DATA TO PROCESS Block Start

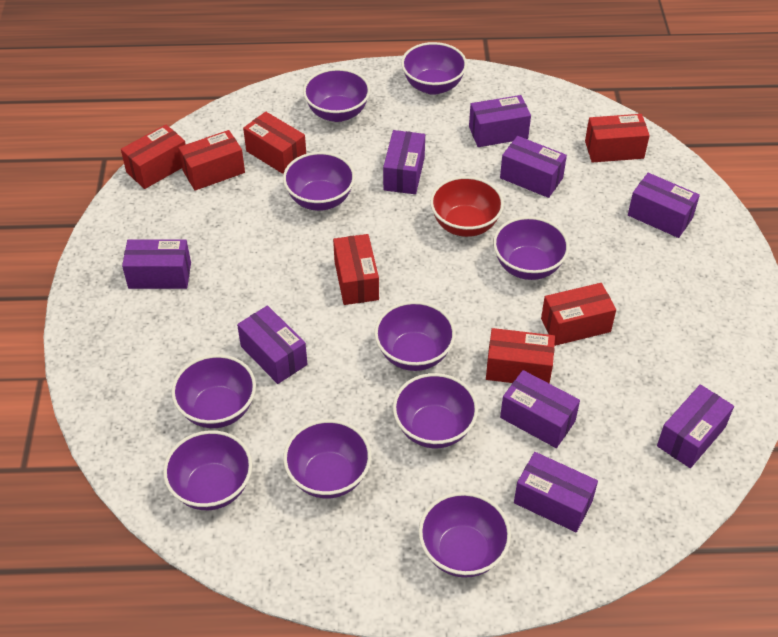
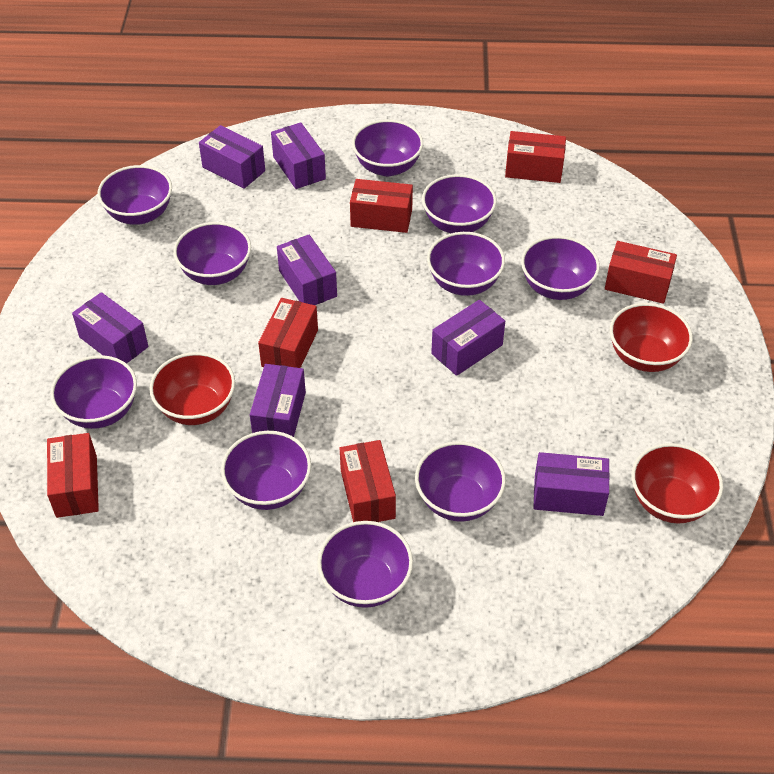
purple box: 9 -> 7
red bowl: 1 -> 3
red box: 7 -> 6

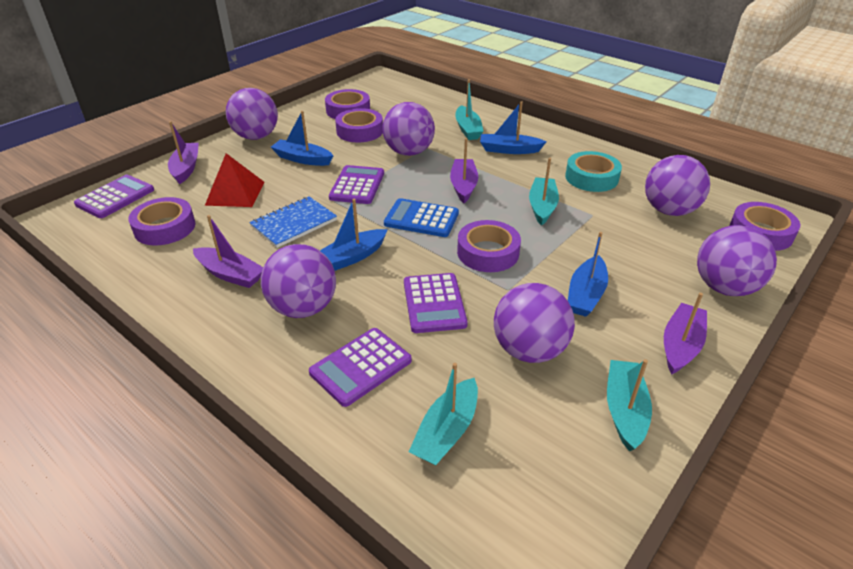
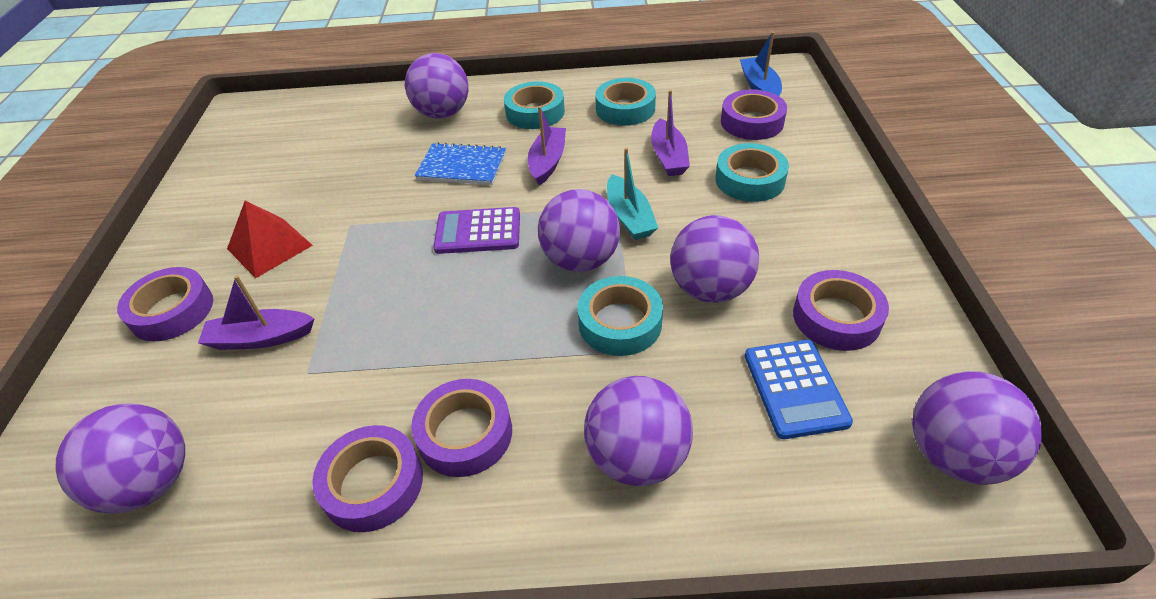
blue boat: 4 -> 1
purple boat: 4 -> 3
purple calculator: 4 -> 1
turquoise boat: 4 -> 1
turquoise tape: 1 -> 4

DATA TO PROCESS Block End
DATA TO PROCESS Block Start

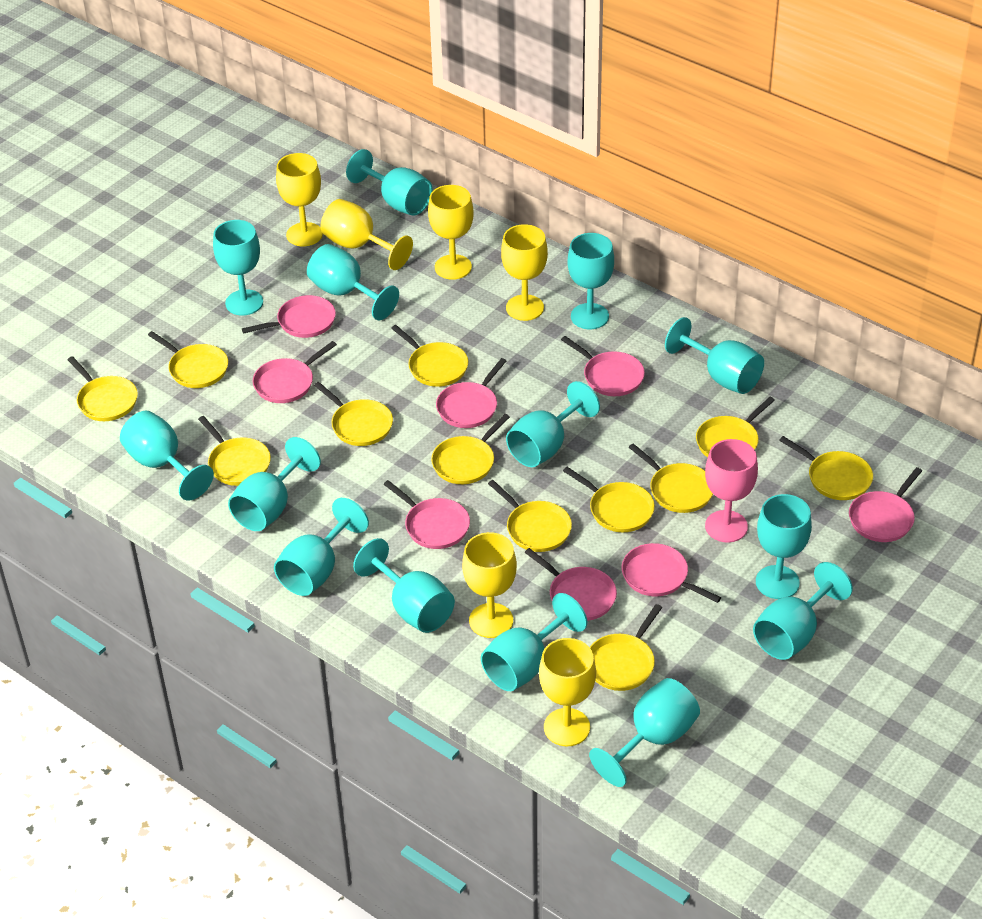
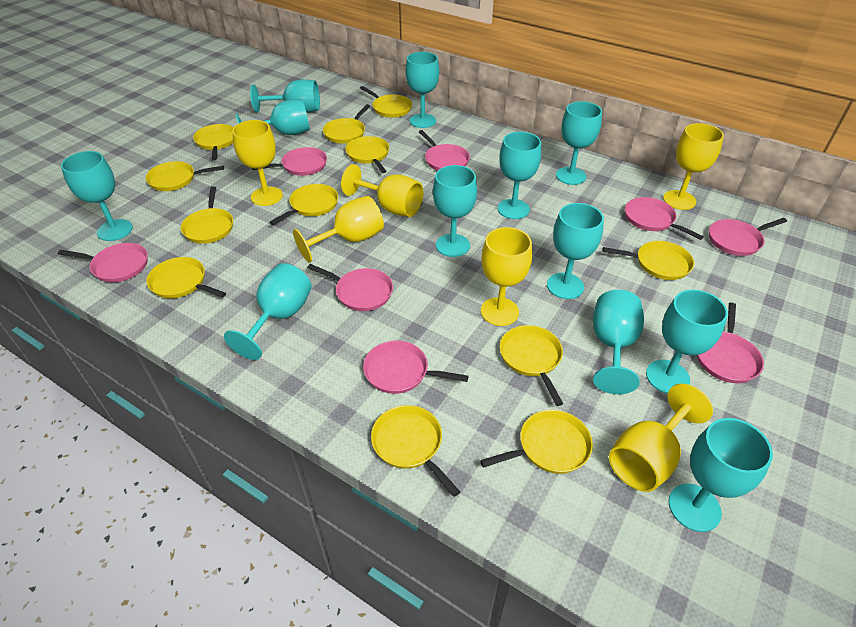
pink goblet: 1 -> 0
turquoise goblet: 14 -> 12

DATA TO PROCESS Block End

### WORK REQUEST
Show all lines from the data that contain "boat".

### ANSWER BELOW
blue boat: 4 -> 1
purple boat: 4 -> 3
turquoise boat: 4 -> 1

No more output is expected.